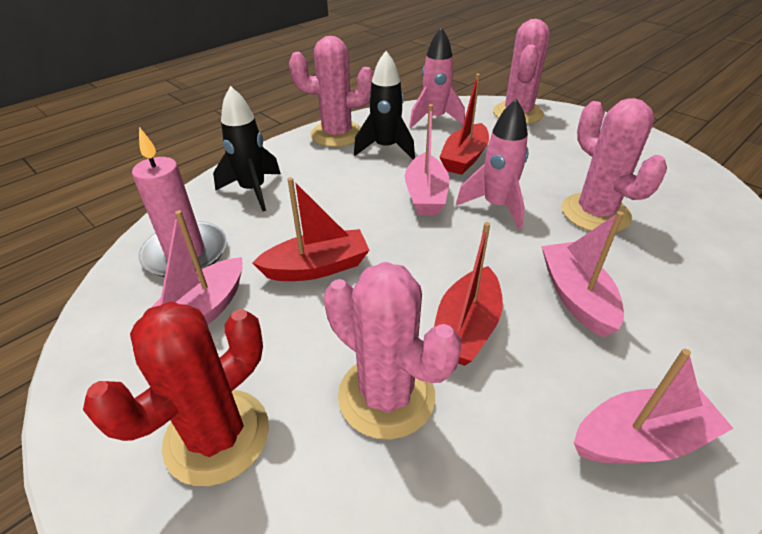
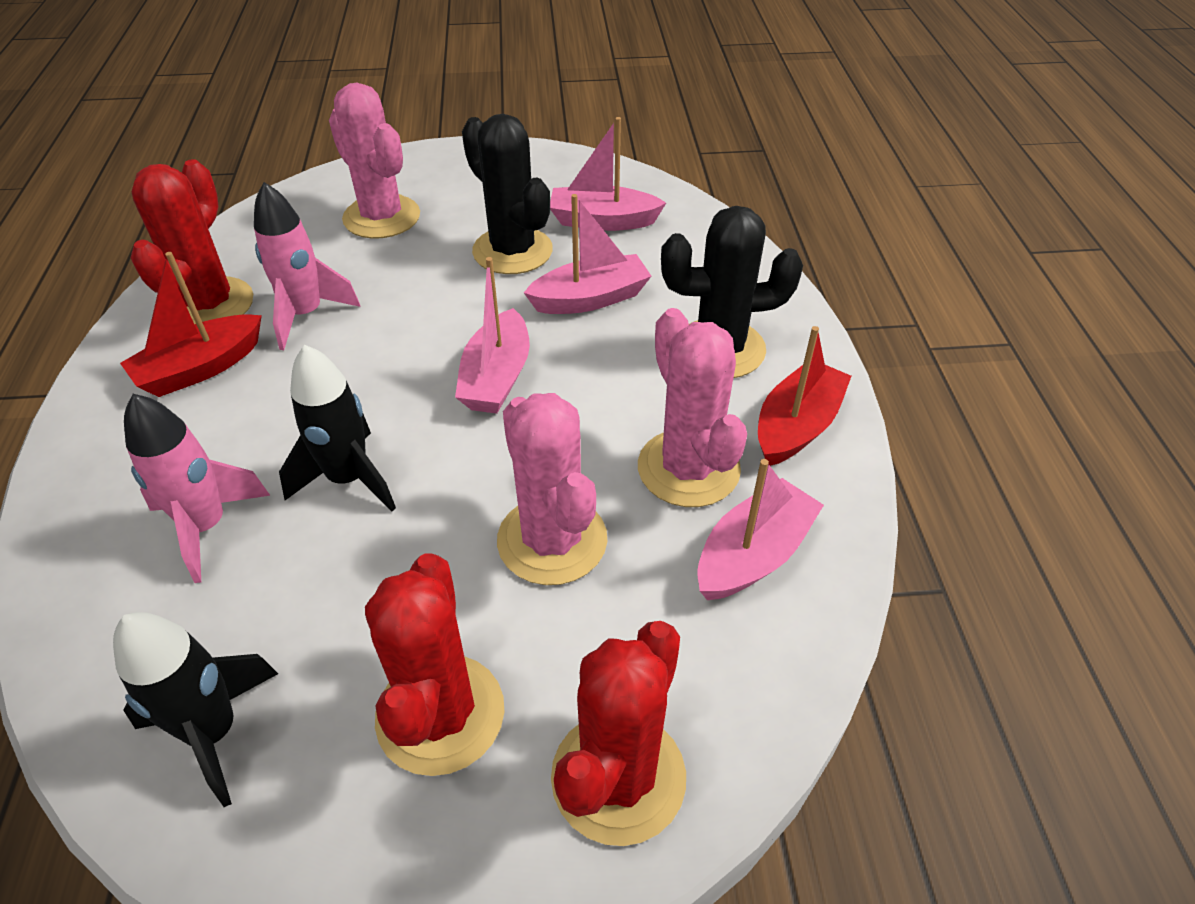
black cactus: 0 -> 2
pink cactus: 4 -> 3
pink candle: 1 -> 0
red boat: 3 -> 2
red cactus: 1 -> 3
━━━━━━━━━━━━━━━━━━━━━━━━━━━━━━
Please produce an exact copy of all the material, leaving out the pictures.

black cactus: 0 -> 2
pink cactus: 4 -> 3
pink candle: 1 -> 0
red boat: 3 -> 2
red cactus: 1 -> 3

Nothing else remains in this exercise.